> _What needs to be done_:
With the line containing "R8: 10k (U3/IN+, VSS) -> 10k (U3/IN+, VCC)" as the first and the final line of the entries as the last, repeat exactly the lines in that span, including both.
Content starts
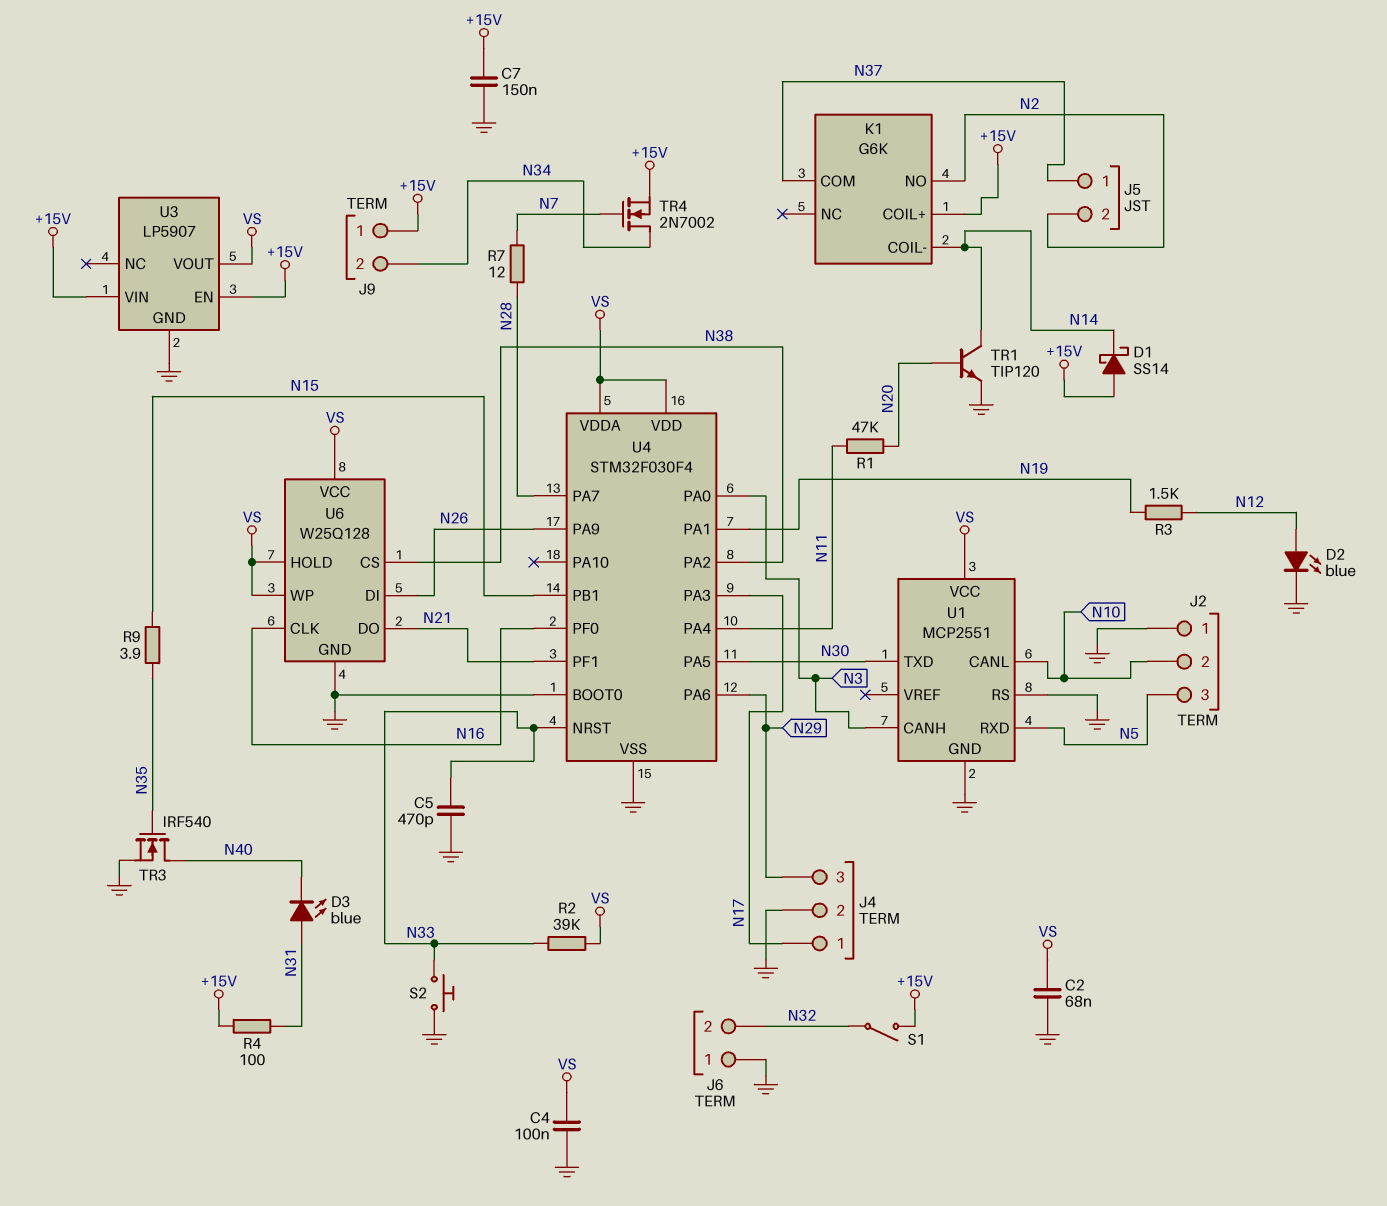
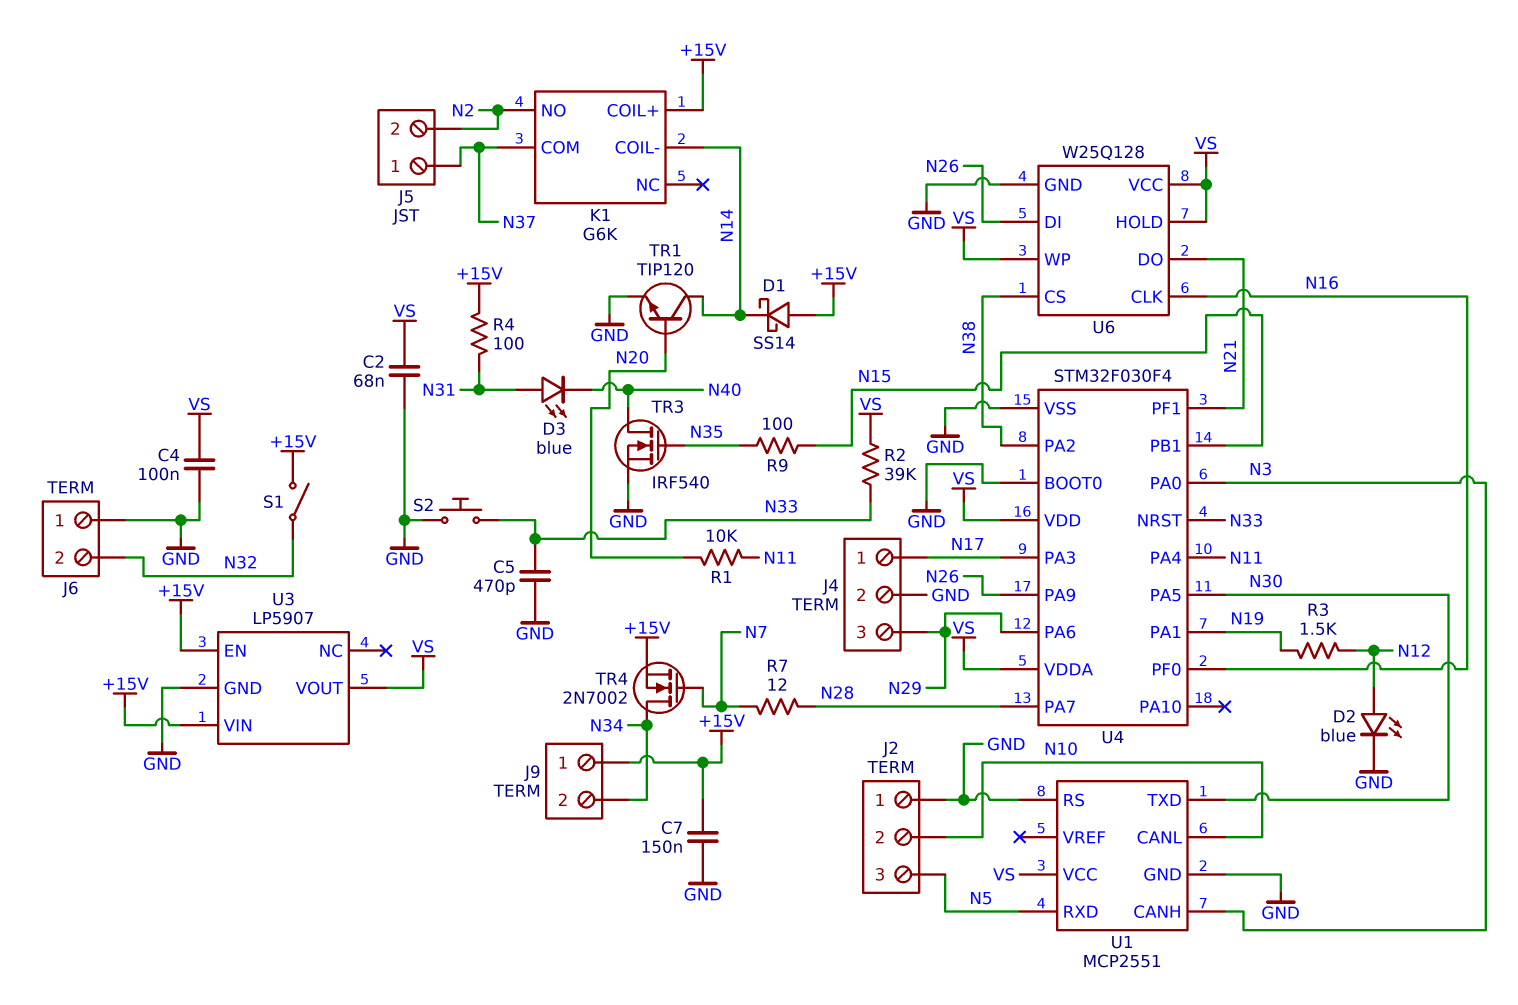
R1: 47k (N11, N20) -> 10k (N11, N20)
R9: 3.9 (N15, N35) -> 100 (N15, N35)

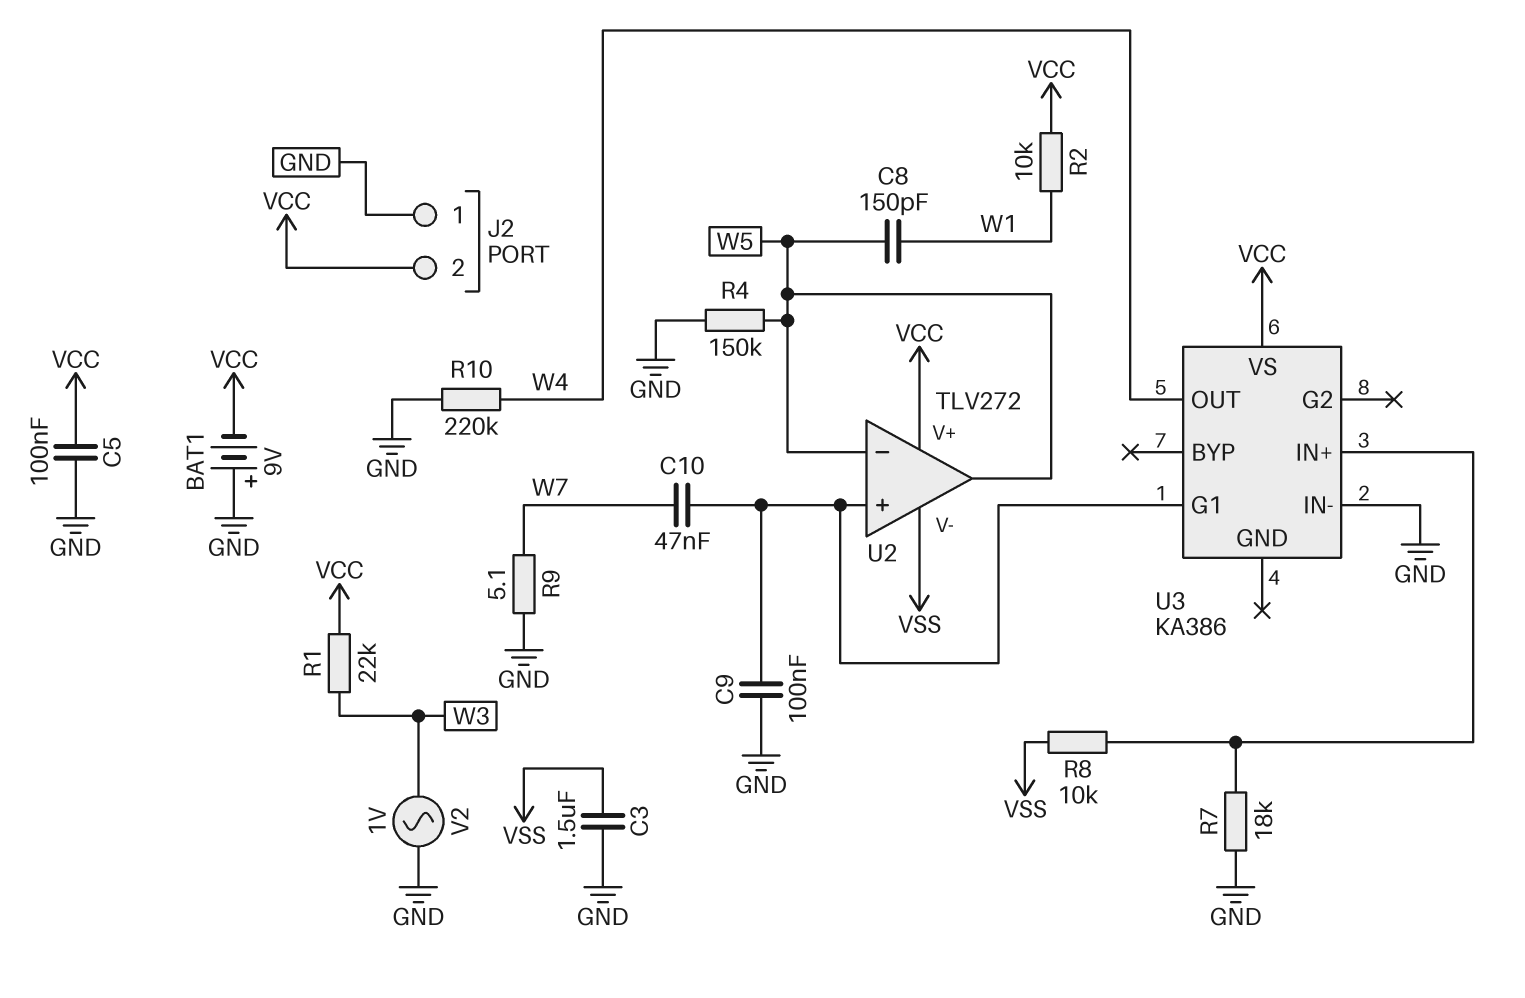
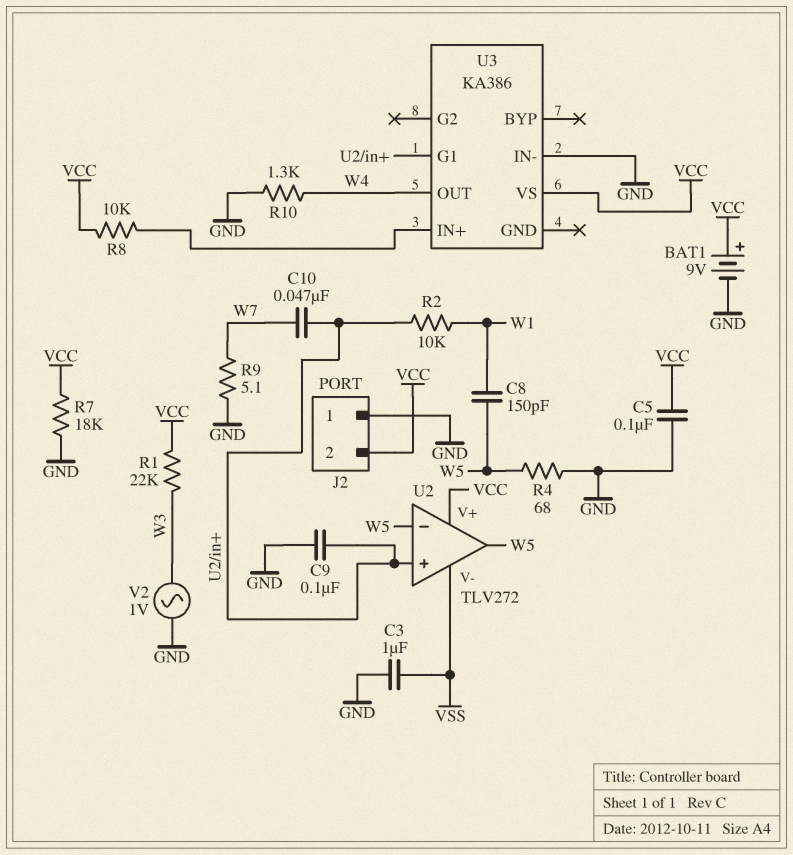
BAT1: 9V (plus GND, minus VCC) -> 9V (plus VCC, minus GND)
C3: 1.5uF (GND, VSS) -> 1uF (GND, VSS)
R2: 10k (VCC, W1) -> 10k (U2/in+, W1)
R4: 150k (GND, W5) -> 68 (GND, W5)
R7: 18k (GND, U3/IN+) -> 18k (GND, VCC)
R8: 10k (U3/IN+, VSS) -> 10k (U3/IN+, VCC)
R10: 220k (GND, W4) -> 1.3k (GND, W4)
Content ends
> _Output below_:
R8: 10k (U3/IN+, VSS) -> 10k (U3/IN+, VCC)
R10: 220k (GND, W4) -> 1.3k (GND, W4)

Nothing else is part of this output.